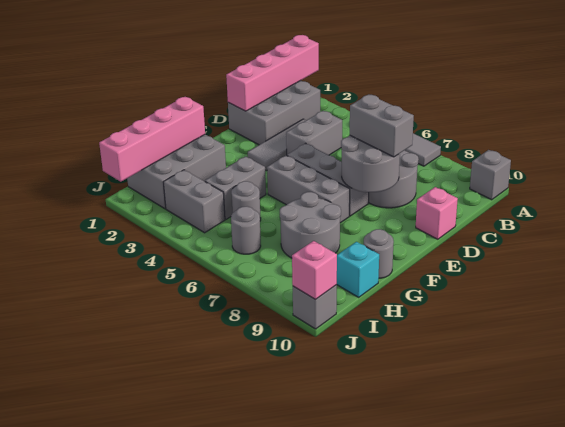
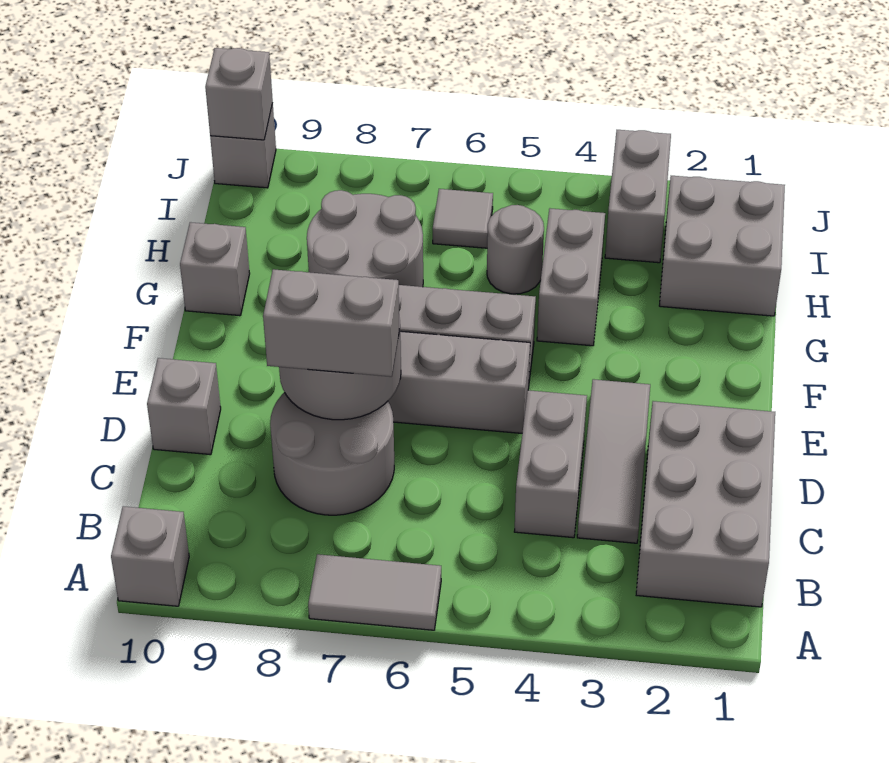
pink 1x4 brick [226,35,319,111] -> none
pink 1x1 brick [416,187,458,239] -> grey 1x1 brick [147,358,221,455]
grey 2x3 brick [127,135,226,209] -> grey 2x2 brick [659,176,785,316]
pink 1x4 brick [99,97,205,182] -> none
grey 1x1 round brick [364,229,394,278] -> grey 1x1 brick [180,222,250,316]
cyan 1x1 brick [337,242,379,297] -> none
grey 1x2 brick [163,170,225,233] -> grey 1x2 brick turned to [605,130,671,263]
grey 1x1 round brick [231,206,261,254] -> grey 1x1 tile [433,189,493,248]
pink 1x1 brick [292,241,337,300] -> grey 1x1 brick [205,48,273,140]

Problem to work on |
From the line containing "grey 1x1 round brick [364,229,394,278]" to the final line of the data, repeat each line exactly. Include both ends.

Response to this task |
grey 1x1 round brick [364,229,394,278] -> grey 1x1 brick [180,222,250,316]
cyan 1x1 brick [337,242,379,297] -> none
grey 1x2 brick [163,170,225,233] -> grey 1x2 brick turned to [605,130,671,263]
grey 1x1 round brick [231,206,261,254] -> grey 1x1 tile [433,189,493,248]
pink 1x1 brick [292,241,337,300] -> grey 1x1 brick [205,48,273,140]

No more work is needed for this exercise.